- **PROMPT**
Copy every text line in the entries below word for word, leaving out the pictures.

- **MATERIAL SHOWN**
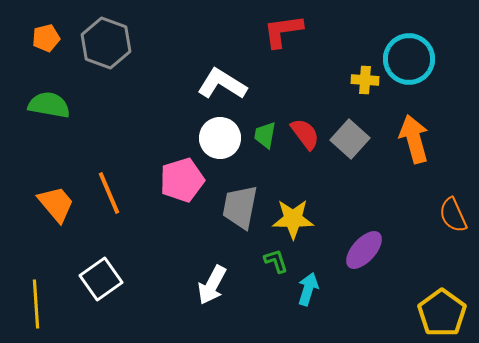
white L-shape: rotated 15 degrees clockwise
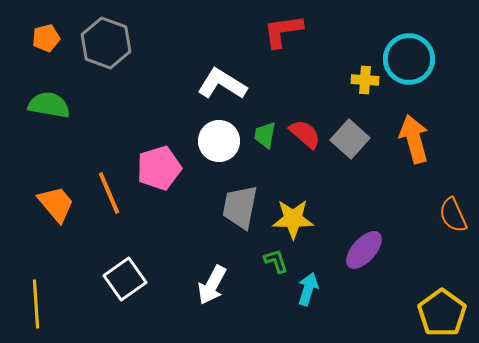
red semicircle: rotated 12 degrees counterclockwise
white circle: moved 1 px left, 3 px down
pink pentagon: moved 23 px left, 12 px up
white square: moved 24 px right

- **COMPLETE ANSWER**
white L-shape: rotated 15 degrees clockwise
red semicircle: rotated 12 degrees counterclockwise
white circle: moved 1 px left, 3 px down
pink pentagon: moved 23 px left, 12 px up
white square: moved 24 px right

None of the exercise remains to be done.